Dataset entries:

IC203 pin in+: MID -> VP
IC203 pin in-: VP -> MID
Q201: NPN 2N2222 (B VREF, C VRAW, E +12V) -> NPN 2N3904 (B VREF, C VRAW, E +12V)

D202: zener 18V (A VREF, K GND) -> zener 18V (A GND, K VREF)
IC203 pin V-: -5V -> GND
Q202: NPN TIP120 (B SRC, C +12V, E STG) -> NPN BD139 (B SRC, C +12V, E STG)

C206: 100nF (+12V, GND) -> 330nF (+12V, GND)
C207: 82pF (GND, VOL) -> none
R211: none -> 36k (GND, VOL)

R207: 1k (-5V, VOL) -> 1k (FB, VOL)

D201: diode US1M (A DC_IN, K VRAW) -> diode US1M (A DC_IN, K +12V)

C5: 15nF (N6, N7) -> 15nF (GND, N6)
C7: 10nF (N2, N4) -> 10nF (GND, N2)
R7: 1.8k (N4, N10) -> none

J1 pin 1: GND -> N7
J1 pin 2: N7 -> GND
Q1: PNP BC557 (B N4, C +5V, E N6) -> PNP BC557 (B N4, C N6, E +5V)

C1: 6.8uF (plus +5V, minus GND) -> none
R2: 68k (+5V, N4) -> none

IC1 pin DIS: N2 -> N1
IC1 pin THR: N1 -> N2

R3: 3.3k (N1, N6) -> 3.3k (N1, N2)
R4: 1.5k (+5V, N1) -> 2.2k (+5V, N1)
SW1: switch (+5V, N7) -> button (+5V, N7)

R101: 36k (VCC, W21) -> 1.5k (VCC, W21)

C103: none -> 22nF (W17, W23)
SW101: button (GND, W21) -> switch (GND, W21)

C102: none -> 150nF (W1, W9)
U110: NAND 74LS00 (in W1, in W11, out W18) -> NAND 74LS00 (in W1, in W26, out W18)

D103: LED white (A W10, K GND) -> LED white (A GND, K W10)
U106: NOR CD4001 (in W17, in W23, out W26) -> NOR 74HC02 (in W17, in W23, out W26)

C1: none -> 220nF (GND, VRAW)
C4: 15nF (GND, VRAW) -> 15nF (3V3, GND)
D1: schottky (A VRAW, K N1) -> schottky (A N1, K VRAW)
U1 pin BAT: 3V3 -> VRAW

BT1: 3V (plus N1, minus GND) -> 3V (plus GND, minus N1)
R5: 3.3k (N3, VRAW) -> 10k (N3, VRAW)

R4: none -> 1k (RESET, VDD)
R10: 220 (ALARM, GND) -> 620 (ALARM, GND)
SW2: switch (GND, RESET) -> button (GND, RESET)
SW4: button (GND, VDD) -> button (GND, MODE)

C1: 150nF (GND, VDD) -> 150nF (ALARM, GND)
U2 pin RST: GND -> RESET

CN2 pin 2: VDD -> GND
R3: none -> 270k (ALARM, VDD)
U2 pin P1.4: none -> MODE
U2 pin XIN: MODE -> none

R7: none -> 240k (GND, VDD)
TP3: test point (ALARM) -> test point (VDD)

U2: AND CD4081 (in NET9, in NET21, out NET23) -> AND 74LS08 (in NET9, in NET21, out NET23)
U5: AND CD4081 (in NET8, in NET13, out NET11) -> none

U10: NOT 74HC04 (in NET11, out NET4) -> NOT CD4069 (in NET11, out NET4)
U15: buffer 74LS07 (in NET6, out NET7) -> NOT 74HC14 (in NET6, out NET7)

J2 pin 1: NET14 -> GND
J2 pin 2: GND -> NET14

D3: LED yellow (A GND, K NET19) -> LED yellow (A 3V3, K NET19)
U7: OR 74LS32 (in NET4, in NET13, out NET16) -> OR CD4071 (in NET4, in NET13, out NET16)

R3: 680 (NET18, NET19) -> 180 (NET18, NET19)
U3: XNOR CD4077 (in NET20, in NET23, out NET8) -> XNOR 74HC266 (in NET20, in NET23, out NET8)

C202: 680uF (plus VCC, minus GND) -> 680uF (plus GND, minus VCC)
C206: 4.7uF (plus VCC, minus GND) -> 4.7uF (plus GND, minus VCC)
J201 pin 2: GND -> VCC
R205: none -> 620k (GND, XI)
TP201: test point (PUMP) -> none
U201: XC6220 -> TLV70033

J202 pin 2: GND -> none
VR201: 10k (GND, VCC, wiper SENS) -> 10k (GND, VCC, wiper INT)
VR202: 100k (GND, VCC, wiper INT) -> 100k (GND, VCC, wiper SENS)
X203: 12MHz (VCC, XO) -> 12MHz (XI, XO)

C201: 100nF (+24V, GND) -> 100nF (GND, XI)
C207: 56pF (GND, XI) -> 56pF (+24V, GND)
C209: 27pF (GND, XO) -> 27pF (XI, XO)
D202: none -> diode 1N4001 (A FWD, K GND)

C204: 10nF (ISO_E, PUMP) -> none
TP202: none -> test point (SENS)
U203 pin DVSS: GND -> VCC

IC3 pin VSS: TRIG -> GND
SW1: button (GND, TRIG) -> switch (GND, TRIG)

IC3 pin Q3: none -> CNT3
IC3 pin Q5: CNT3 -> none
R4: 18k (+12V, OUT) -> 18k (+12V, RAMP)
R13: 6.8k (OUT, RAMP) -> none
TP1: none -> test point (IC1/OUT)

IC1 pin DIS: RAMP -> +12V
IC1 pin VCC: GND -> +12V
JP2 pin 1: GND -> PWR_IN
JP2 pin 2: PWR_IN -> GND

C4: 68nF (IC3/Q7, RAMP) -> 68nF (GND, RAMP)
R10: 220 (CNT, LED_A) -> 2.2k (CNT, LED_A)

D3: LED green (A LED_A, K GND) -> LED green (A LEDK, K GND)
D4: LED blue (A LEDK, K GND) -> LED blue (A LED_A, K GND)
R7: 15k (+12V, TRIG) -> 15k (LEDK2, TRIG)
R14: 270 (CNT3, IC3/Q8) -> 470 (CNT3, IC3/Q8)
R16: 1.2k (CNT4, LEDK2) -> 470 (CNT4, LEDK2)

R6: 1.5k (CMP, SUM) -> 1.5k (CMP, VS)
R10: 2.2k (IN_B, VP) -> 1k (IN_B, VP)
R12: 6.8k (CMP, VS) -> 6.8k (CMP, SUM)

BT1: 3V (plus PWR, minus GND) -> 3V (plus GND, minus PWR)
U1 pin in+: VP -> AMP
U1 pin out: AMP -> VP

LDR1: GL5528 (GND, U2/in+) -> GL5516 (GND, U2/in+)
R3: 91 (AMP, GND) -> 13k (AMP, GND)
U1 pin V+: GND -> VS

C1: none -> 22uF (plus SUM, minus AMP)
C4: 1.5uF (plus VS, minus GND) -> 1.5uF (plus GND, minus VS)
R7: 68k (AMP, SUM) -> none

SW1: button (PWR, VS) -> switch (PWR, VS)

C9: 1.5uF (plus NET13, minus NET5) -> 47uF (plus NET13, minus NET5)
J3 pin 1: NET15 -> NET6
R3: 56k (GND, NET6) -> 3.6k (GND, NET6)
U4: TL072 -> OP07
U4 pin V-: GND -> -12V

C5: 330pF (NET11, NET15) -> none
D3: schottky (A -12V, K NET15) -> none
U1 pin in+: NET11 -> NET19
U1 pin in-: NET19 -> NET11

[TASK DIRECTIONS] Starting with the first line of the records above, give back each line exactly until the line with "IC203 pin V-: -5V -> GND" has been given as well.

[EXERCISE SOLUTION]
IC203 pin in+: MID -> VP
IC203 pin in-: VP -> MID
Q201: NPN 2N2222 (B VREF, C VRAW, E +12V) -> NPN 2N3904 (B VREF, C VRAW, E +12V)

D202: zener 18V (A VREF, K GND) -> zener 18V (A GND, K VREF)
IC203 pin V-: -5V -> GND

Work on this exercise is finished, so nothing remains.